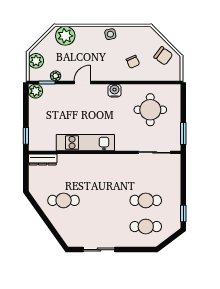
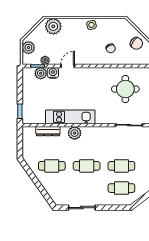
plant: (35, 91) -> (41, 73), moved
water cooler: (115, 91) -> (53, 73), moved
dresser: (43, 159) -> (48, 131), moved
plant: (90, 162) -> (75, 133), added
cafe table: (105, 200) -> (87, 166), added

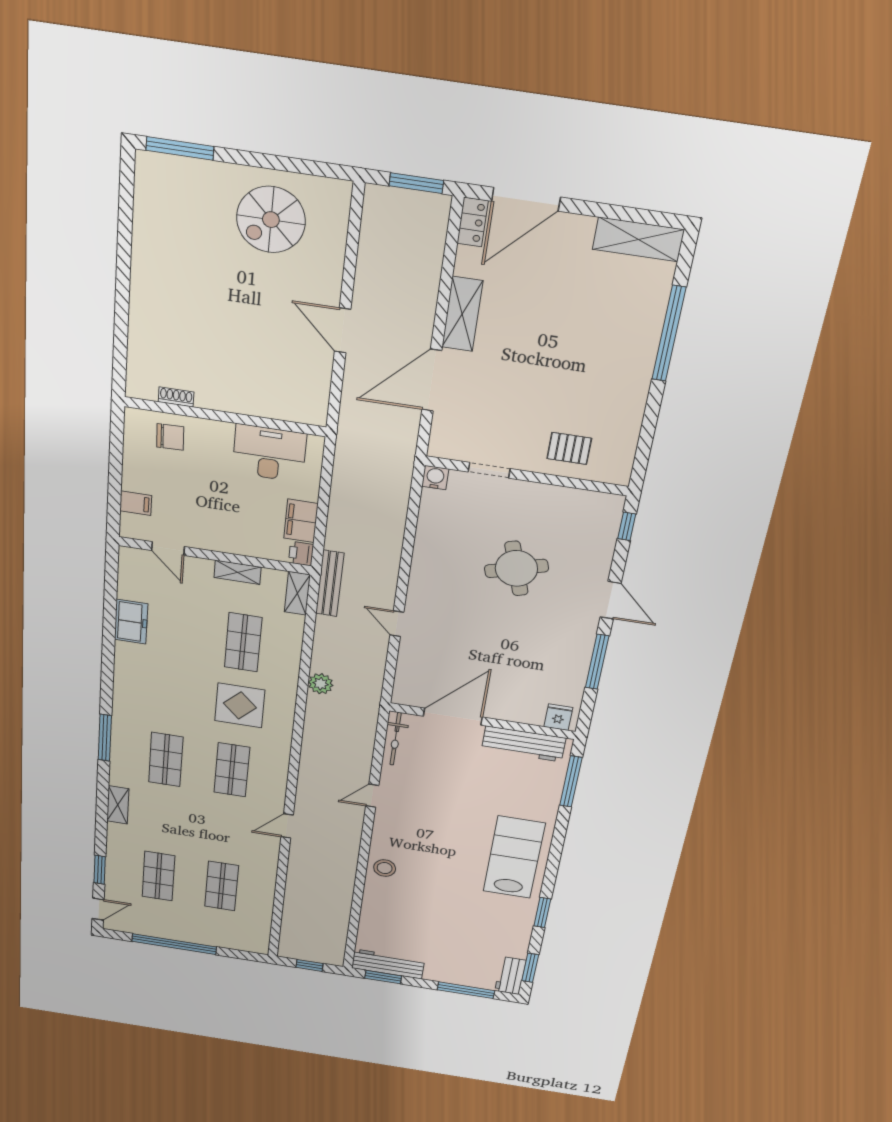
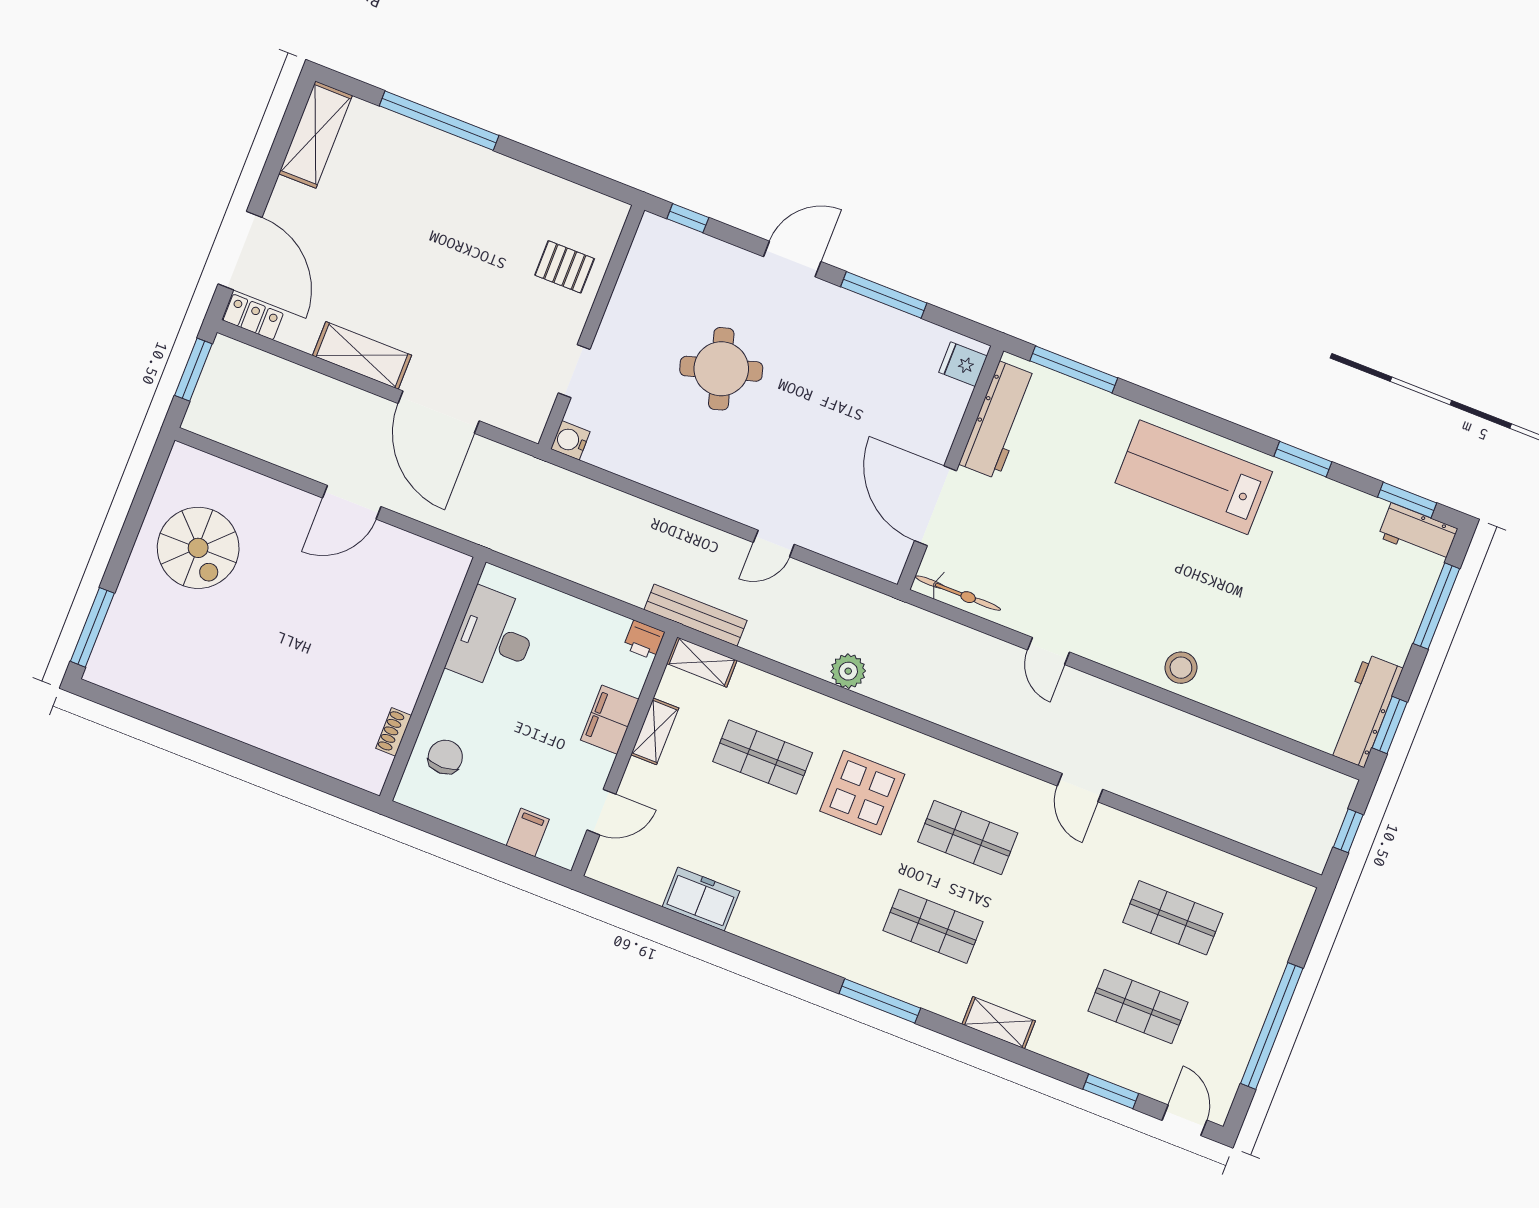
pallet: (569, 448) -> (565, 267), turned 90
filing cabinet: (301, 521) -> (610, 720), moved, turned 90

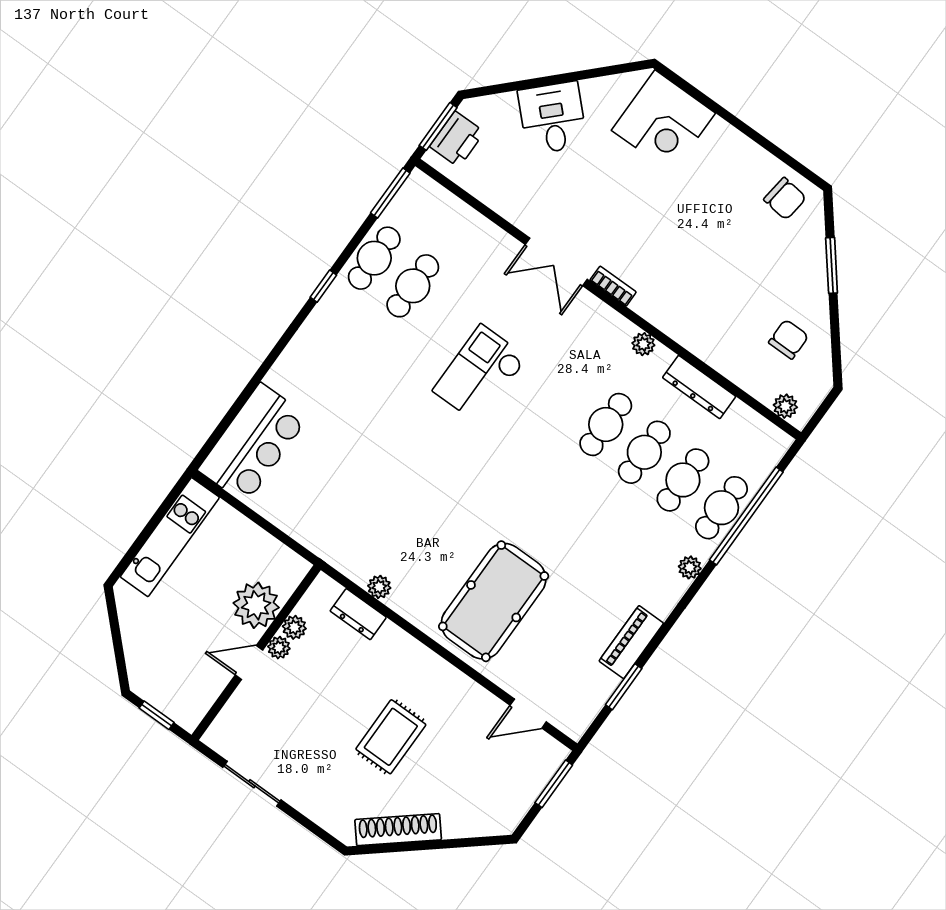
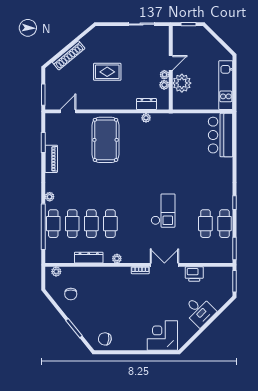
printer: (457, 139) -> (194, 274), moved, turned -90
rug: (391, 737) -> (107, 72), turned 90
shoe rack: (398, 830) -> (69, 55), moved

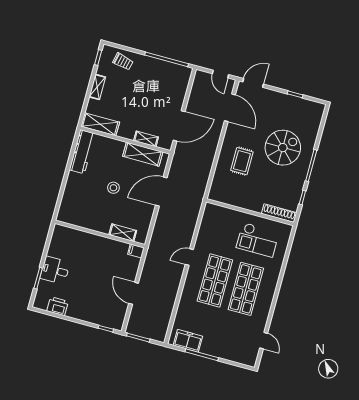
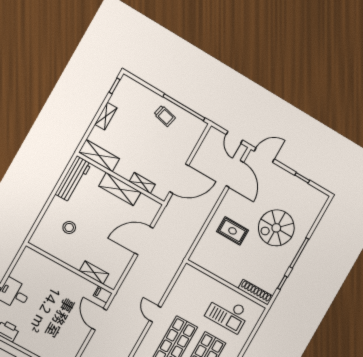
trolley: (123, 62) -> (165, 116), moved
spiral stairs: (283, 148) -> (276, 228), turned 180
shelving: (143, 154) -> (120, 189), moved
rug: (242, 161) -> (233, 231), turned 90
stool: (113, 188) -> (69, 228), moved
door: (189, 257) -> (155, 314), hinge flipped
door: (134, 293) -> (99, 319), moved

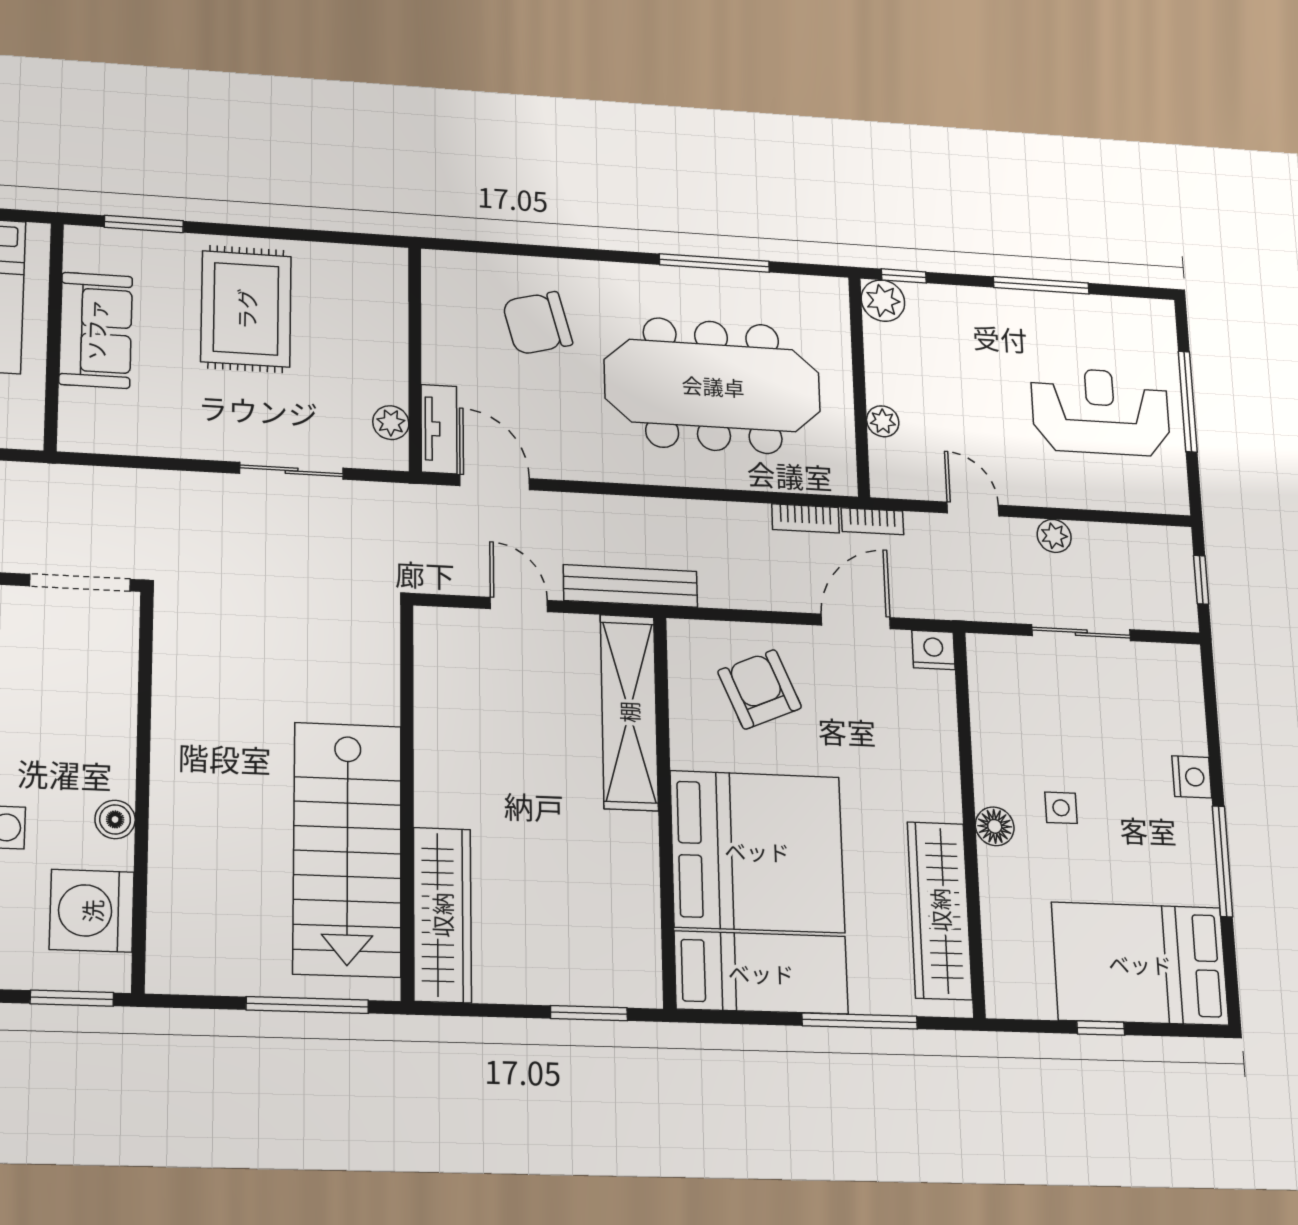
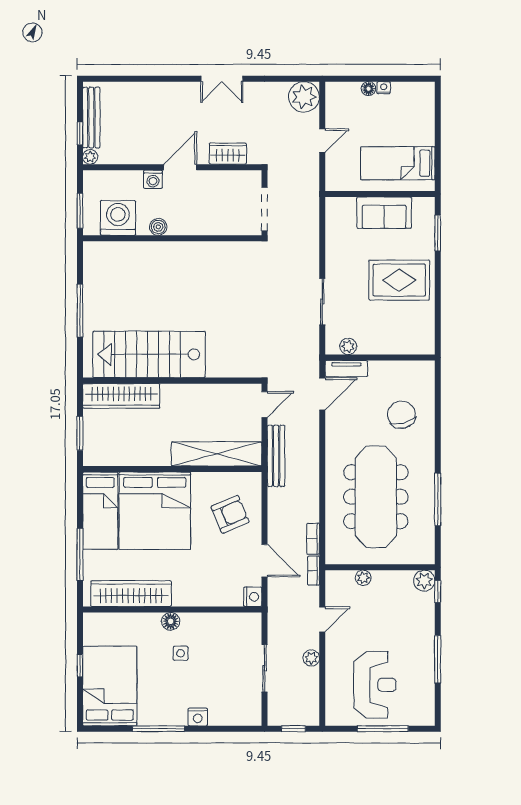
wall: (407, 800) -> (172, 381), moved
stairs: (347, 849) -> (149, 354), moved
wardrobe: (442, 915) -> (121, 396), moved

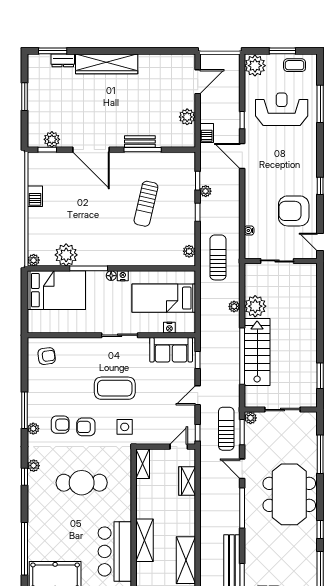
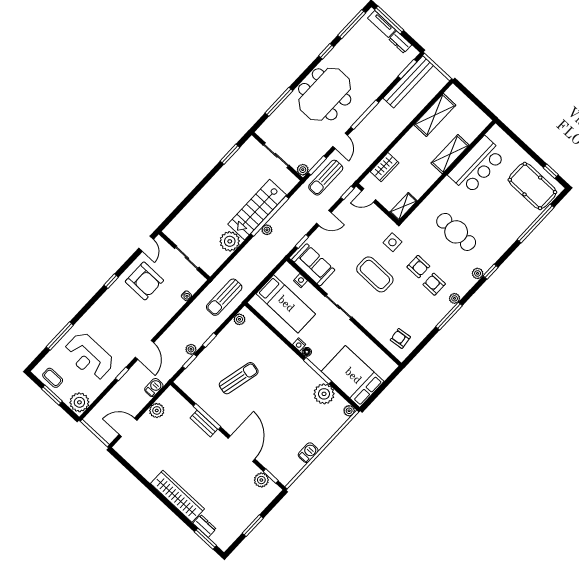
plant: (234, 306) -> (267, 230), moved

================

Directions for this task
Nothing but a number is asked for: how many lines of the records contain the word "door"?

Response
2